Task requirements: Reproduce the records below exactly, but only between the lines holding "(409, 179) = (276, 480): none" and "(383, 87) = (199, 286): none", inclusive.

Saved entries
-.-.-

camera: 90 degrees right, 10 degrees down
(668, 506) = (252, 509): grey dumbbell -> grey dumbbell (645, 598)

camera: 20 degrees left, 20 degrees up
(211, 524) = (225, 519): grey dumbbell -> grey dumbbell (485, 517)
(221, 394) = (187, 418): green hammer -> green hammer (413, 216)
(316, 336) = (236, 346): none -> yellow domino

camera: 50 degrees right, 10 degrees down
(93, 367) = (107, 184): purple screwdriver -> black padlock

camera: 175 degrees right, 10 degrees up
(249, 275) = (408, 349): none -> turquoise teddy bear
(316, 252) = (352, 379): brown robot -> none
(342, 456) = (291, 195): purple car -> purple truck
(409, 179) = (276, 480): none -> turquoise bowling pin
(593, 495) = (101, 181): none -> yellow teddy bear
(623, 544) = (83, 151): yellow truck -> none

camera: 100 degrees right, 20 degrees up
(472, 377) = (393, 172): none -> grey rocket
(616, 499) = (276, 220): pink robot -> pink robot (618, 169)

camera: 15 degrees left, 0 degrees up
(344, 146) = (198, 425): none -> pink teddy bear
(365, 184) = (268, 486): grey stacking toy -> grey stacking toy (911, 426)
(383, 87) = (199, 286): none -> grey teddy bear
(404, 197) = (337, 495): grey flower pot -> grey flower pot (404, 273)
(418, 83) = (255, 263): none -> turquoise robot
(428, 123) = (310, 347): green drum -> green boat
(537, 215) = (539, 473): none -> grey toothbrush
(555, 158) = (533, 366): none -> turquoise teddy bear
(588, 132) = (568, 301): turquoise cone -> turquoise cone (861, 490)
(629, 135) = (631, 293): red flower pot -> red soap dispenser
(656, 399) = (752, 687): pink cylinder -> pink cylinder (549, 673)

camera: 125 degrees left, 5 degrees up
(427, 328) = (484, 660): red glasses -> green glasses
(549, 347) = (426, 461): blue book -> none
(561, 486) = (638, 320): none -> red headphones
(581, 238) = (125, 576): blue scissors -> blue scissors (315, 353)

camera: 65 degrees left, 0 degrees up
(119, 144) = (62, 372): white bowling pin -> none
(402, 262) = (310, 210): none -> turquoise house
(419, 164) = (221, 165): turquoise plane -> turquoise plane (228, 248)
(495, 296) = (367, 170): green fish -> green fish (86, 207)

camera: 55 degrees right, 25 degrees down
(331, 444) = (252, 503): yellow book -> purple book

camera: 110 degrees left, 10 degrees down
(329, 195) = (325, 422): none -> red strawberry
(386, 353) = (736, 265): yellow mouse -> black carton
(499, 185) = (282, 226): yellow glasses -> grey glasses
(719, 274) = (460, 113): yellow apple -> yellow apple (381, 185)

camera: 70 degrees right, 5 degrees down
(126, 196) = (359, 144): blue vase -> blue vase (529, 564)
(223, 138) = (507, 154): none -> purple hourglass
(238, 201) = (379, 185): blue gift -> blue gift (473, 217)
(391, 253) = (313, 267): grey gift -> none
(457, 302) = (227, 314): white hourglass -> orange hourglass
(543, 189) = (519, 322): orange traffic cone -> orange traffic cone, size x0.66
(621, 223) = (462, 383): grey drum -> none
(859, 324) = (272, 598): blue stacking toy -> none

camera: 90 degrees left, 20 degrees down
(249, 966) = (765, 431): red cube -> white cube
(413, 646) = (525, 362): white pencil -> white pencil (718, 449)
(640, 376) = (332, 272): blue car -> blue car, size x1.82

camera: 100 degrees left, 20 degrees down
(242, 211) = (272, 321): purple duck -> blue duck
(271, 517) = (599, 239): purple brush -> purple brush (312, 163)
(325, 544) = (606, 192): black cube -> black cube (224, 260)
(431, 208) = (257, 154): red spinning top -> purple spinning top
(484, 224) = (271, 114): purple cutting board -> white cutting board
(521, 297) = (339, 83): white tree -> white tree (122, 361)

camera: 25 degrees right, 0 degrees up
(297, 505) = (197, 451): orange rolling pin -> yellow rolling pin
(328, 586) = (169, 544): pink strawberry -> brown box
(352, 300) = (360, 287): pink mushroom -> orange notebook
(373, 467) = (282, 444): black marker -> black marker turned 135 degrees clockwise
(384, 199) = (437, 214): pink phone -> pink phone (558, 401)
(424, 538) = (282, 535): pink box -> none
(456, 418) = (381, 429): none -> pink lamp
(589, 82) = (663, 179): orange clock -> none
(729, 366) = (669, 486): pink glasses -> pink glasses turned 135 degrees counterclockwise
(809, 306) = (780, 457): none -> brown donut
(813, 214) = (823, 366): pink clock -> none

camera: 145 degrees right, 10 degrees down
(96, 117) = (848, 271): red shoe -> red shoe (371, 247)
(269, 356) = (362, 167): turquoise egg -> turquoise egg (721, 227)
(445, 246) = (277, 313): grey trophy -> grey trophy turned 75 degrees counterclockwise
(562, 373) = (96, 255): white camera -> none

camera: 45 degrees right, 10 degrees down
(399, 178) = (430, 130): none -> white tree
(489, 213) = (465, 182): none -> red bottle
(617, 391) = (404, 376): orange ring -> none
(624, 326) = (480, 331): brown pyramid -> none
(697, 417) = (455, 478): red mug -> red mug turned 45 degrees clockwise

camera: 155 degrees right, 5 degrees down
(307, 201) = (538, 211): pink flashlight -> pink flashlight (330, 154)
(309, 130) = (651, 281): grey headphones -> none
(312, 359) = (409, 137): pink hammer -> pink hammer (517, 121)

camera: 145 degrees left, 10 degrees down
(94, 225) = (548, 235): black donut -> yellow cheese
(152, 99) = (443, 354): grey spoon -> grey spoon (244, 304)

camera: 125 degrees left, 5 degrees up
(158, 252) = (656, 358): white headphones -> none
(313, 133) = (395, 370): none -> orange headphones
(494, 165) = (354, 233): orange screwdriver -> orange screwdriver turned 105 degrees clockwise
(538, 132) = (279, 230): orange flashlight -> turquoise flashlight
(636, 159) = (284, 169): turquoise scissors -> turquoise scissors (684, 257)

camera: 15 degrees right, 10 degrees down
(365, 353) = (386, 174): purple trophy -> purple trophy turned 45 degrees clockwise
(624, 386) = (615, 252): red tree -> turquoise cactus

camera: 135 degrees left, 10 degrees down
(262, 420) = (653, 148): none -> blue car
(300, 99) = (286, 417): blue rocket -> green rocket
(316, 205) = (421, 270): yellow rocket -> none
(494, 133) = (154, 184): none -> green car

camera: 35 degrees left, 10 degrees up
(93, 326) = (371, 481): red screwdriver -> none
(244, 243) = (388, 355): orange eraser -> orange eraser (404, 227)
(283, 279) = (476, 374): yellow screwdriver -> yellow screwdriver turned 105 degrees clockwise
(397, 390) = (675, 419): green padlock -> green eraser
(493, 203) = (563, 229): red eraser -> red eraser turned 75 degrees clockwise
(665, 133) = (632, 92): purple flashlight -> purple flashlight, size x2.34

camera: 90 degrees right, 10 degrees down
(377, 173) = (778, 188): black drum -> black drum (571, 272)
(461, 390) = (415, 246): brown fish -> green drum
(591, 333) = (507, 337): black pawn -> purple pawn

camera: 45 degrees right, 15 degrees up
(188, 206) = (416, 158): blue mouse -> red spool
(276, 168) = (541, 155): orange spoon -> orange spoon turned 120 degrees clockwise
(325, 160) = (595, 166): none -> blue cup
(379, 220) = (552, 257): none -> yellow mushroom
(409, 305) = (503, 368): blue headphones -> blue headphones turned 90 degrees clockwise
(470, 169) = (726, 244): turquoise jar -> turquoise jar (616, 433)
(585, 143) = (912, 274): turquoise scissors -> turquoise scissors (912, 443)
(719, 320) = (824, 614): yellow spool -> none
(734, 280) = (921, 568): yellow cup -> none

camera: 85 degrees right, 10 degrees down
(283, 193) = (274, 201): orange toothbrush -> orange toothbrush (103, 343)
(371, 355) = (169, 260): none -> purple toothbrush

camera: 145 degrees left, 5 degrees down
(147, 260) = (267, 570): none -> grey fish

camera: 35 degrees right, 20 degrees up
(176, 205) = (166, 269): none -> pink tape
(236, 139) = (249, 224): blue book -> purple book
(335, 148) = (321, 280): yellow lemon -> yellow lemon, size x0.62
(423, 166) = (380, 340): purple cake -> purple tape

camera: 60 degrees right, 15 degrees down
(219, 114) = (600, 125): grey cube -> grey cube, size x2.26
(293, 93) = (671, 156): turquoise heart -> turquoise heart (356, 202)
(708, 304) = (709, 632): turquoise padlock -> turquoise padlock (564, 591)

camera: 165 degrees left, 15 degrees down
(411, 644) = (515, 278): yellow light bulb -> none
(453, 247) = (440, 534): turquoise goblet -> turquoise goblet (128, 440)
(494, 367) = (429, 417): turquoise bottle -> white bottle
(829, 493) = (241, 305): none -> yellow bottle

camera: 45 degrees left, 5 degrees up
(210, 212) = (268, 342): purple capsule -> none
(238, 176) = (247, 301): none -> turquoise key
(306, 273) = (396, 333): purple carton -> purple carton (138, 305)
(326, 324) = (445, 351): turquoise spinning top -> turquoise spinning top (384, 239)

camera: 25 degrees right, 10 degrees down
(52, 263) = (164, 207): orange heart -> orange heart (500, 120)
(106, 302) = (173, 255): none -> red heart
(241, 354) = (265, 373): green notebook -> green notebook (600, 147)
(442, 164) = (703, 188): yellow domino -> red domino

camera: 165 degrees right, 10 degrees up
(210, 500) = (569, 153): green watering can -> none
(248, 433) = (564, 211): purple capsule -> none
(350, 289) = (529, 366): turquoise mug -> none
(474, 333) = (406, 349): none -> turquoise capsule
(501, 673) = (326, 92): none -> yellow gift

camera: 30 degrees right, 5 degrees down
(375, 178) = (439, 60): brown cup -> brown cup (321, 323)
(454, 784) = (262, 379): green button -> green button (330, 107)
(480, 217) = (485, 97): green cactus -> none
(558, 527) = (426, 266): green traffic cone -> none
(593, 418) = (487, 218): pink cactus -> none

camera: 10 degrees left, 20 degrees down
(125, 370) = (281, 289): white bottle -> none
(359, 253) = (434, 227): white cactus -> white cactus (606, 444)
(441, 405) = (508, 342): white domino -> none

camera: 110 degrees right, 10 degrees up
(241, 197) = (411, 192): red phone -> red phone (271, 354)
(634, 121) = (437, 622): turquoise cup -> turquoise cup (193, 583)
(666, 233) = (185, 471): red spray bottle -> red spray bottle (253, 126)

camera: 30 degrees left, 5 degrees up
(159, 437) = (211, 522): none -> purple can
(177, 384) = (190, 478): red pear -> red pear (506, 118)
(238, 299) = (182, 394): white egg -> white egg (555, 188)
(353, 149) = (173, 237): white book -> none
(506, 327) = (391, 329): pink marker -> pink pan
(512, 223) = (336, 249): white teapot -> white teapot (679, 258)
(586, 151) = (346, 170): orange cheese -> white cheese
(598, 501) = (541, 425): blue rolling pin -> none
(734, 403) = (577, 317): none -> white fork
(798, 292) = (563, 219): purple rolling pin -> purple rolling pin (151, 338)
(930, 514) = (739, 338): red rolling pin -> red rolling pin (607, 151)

-.-.-

Response to the task:
(409, 179) = (276, 480): none -> turquoise bowling pin
(593, 495) = (101, 181): none -> yellow teddy bear
(623, 544) = (83, 151): yellow truck -> none

camera: 100 degrees right, 20 degrees up
(472, 377) = (393, 172): none -> grey rocket
(616, 499) = (276, 220): pink robot -> pink robot (618, 169)

camera: 15 degrees left, 0 degrees up
(344, 146) = (198, 425): none -> pink teddy bear
(365, 184) = (268, 486): grey stacking toy -> grey stacking toy (911, 426)
(383, 87) = (199, 286): none -> grey teddy bear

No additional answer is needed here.